## Task
Give the data again exactly, without images.

Stored items:
—————

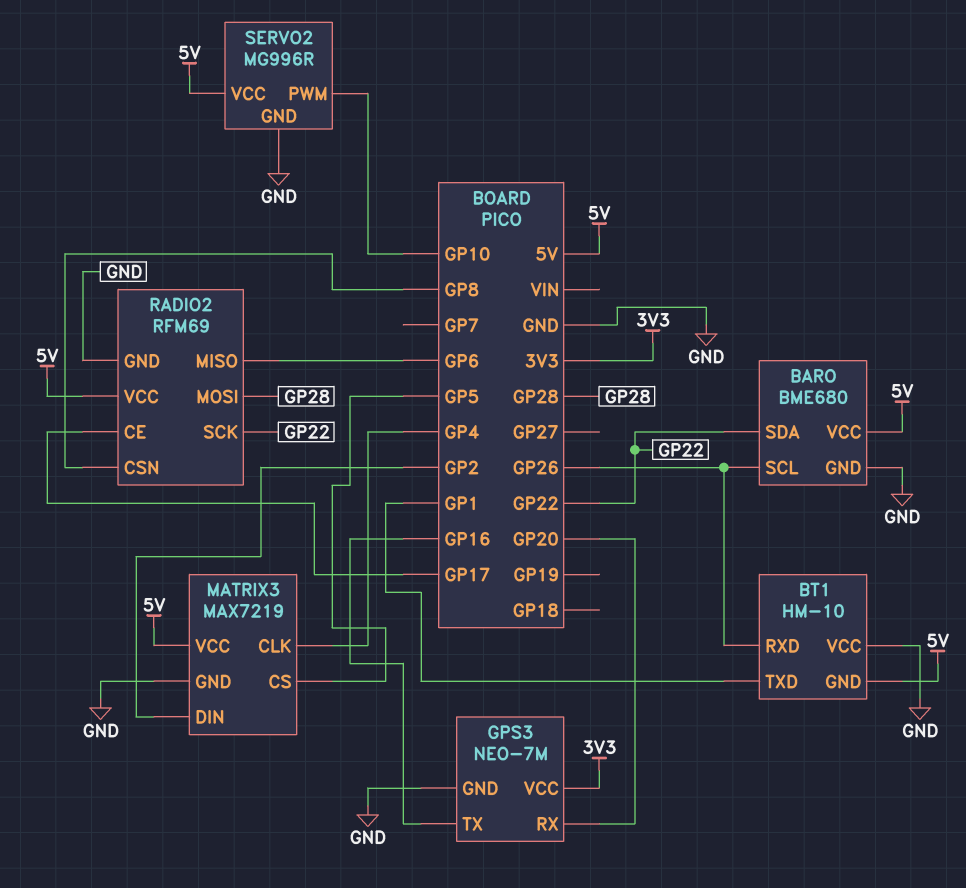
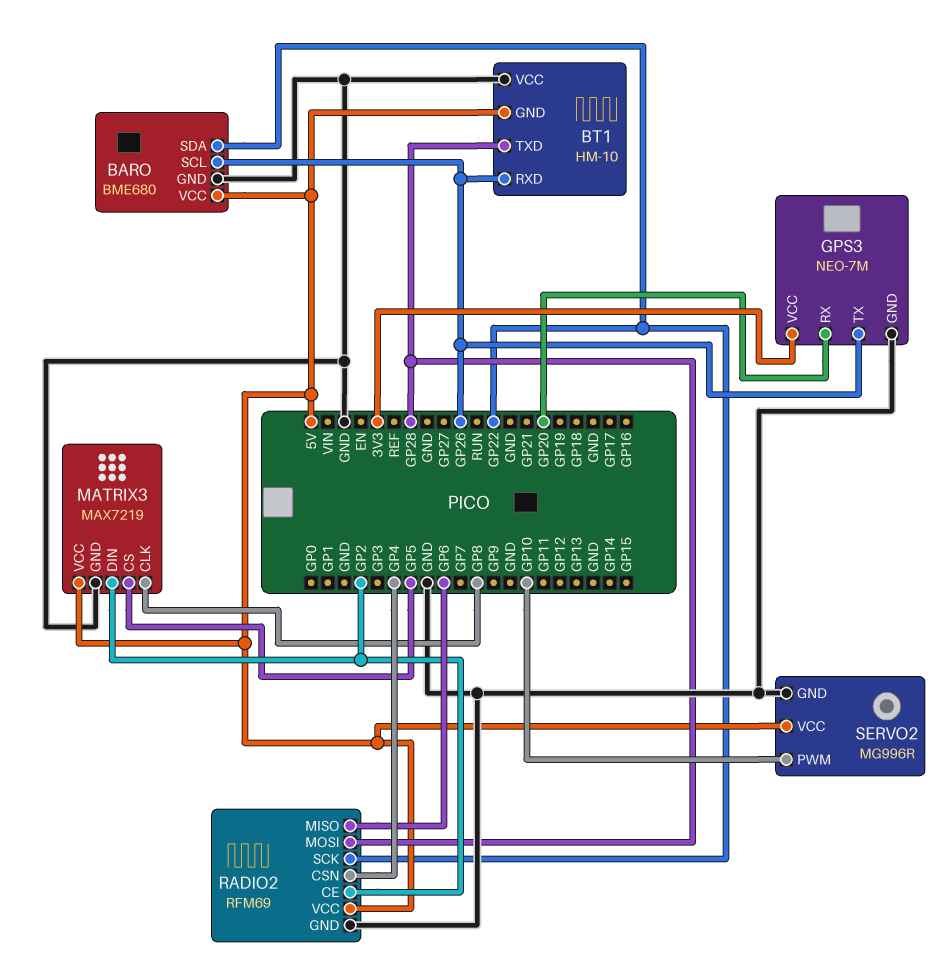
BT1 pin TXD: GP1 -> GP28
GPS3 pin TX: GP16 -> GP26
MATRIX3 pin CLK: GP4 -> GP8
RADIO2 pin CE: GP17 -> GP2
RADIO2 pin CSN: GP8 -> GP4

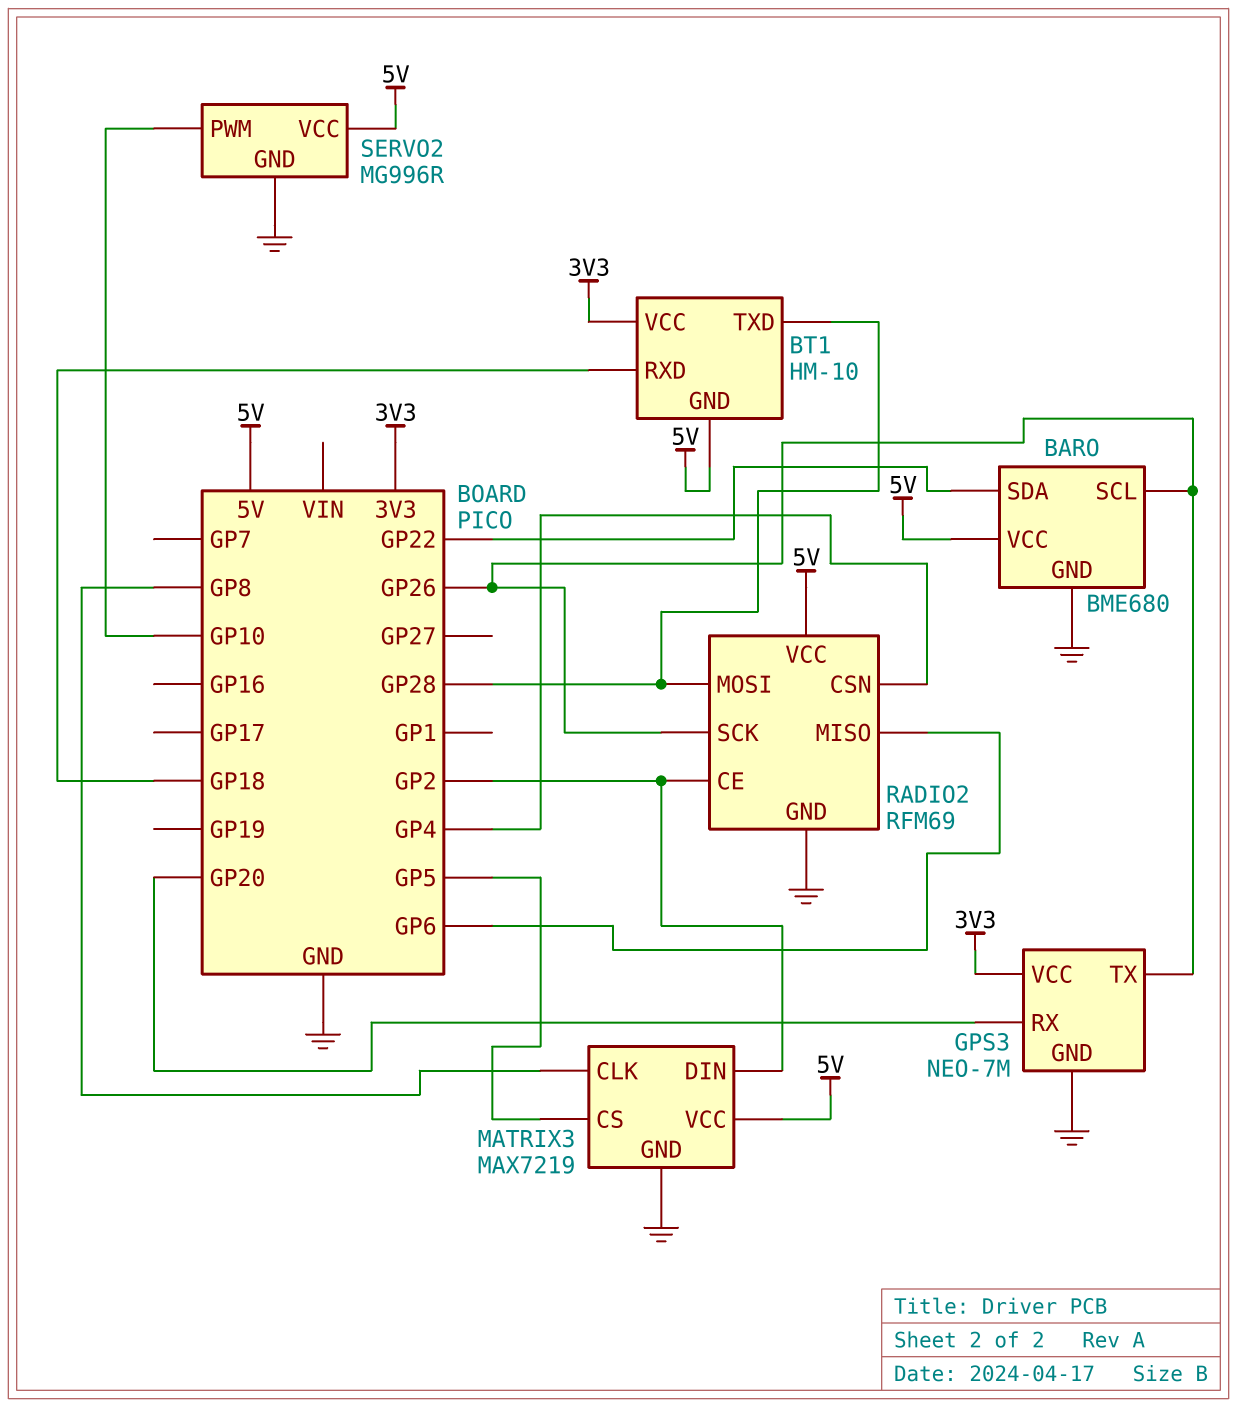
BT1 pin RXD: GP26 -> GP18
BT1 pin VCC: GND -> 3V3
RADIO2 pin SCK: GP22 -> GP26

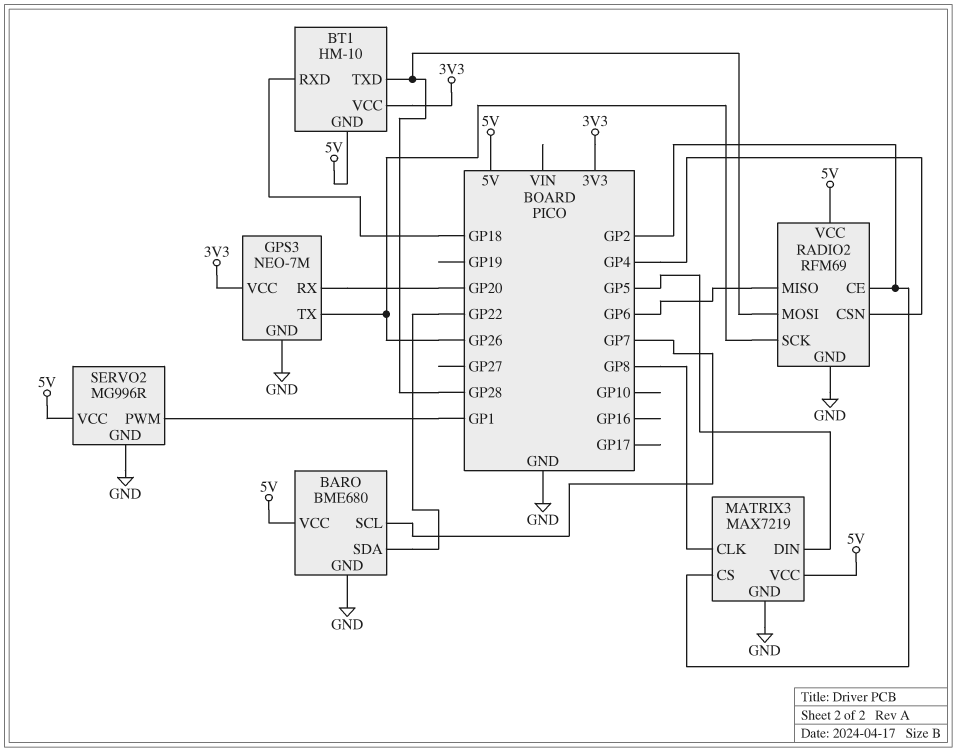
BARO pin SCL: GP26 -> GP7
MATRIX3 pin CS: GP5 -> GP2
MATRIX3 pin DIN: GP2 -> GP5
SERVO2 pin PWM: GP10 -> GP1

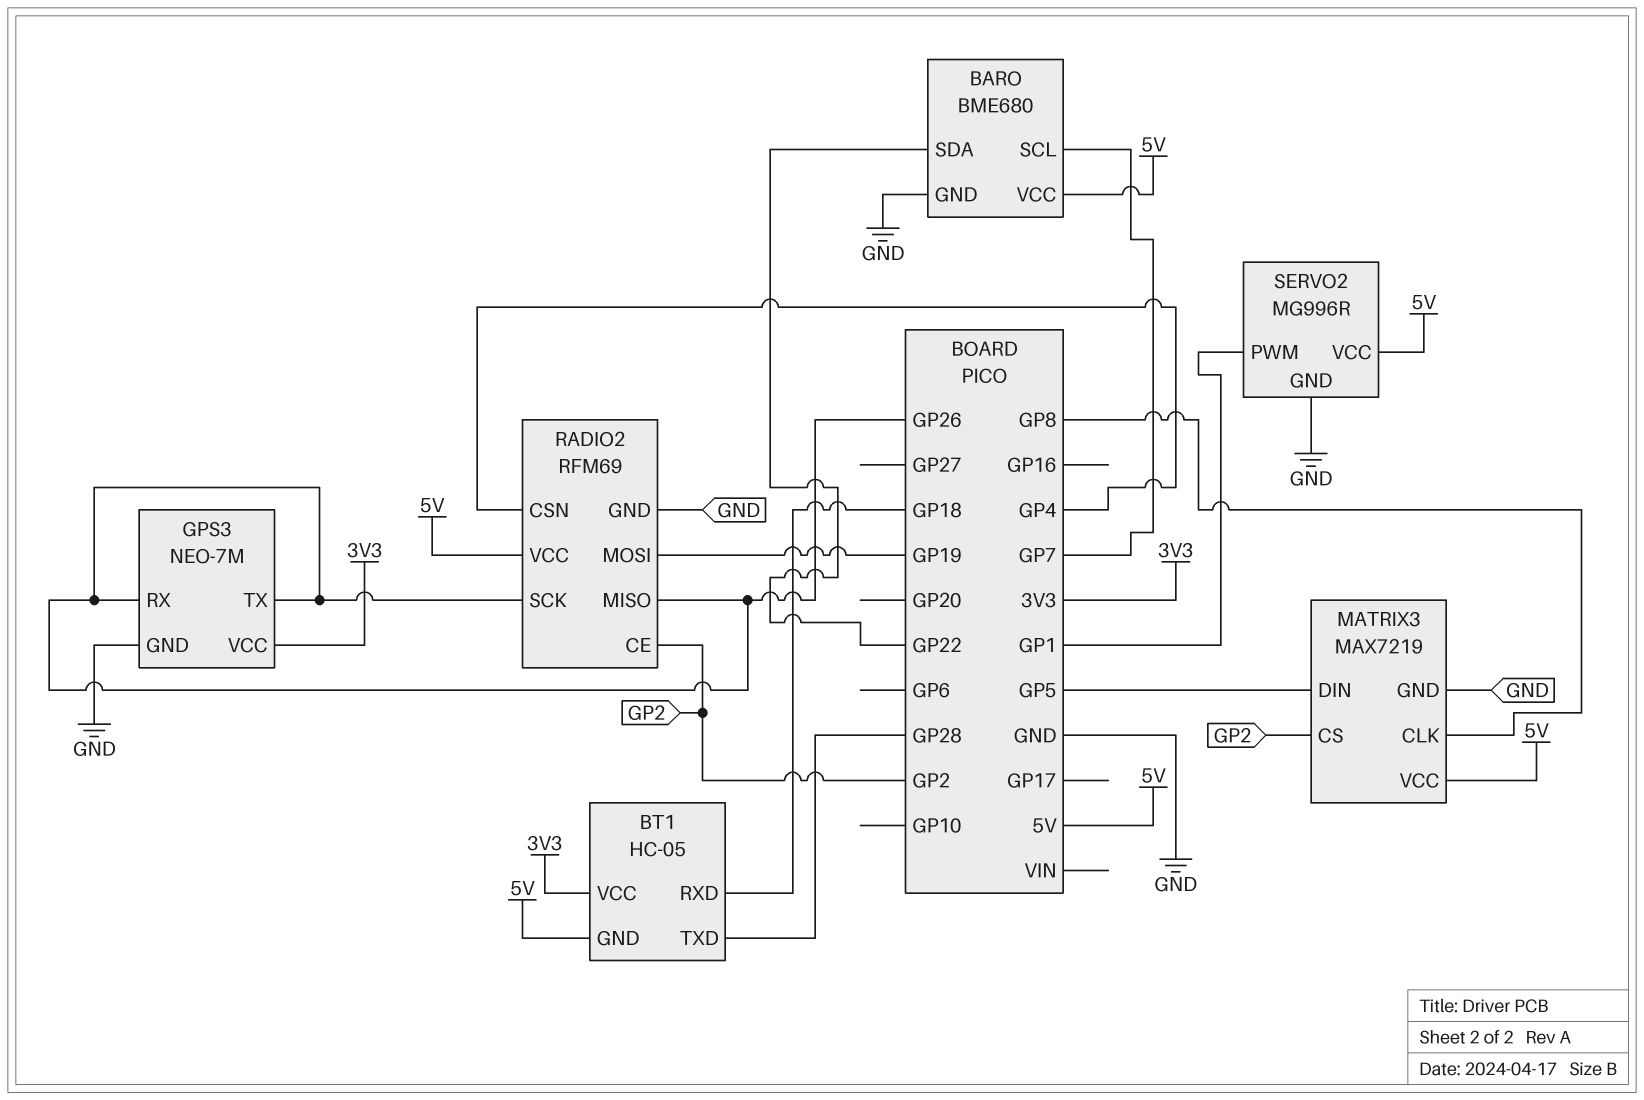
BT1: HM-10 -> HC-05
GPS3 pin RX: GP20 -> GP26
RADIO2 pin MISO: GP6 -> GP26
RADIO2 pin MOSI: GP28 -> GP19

—————

## Output
BT1 pin TXD: GP1 -> GP28
GPS3 pin TX: GP16 -> GP26
MATRIX3 pin CLK: GP4 -> GP8
RADIO2 pin CE: GP17 -> GP2
RADIO2 pin CSN: GP8 -> GP4

BT1 pin RXD: GP26 -> GP18
BT1 pin VCC: GND -> 3V3
RADIO2 pin SCK: GP22 -> GP26

BARO pin SCL: GP26 -> GP7
MATRIX3 pin CS: GP5 -> GP2
MATRIX3 pin DIN: GP2 -> GP5
SERVO2 pin PWM: GP10 -> GP1

BT1: HM-10 -> HC-05
GPS3 pin RX: GP20 -> GP26
RADIO2 pin MISO: GP6 -> GP26
RADIO2 pin MOSI: GP28 -> GP19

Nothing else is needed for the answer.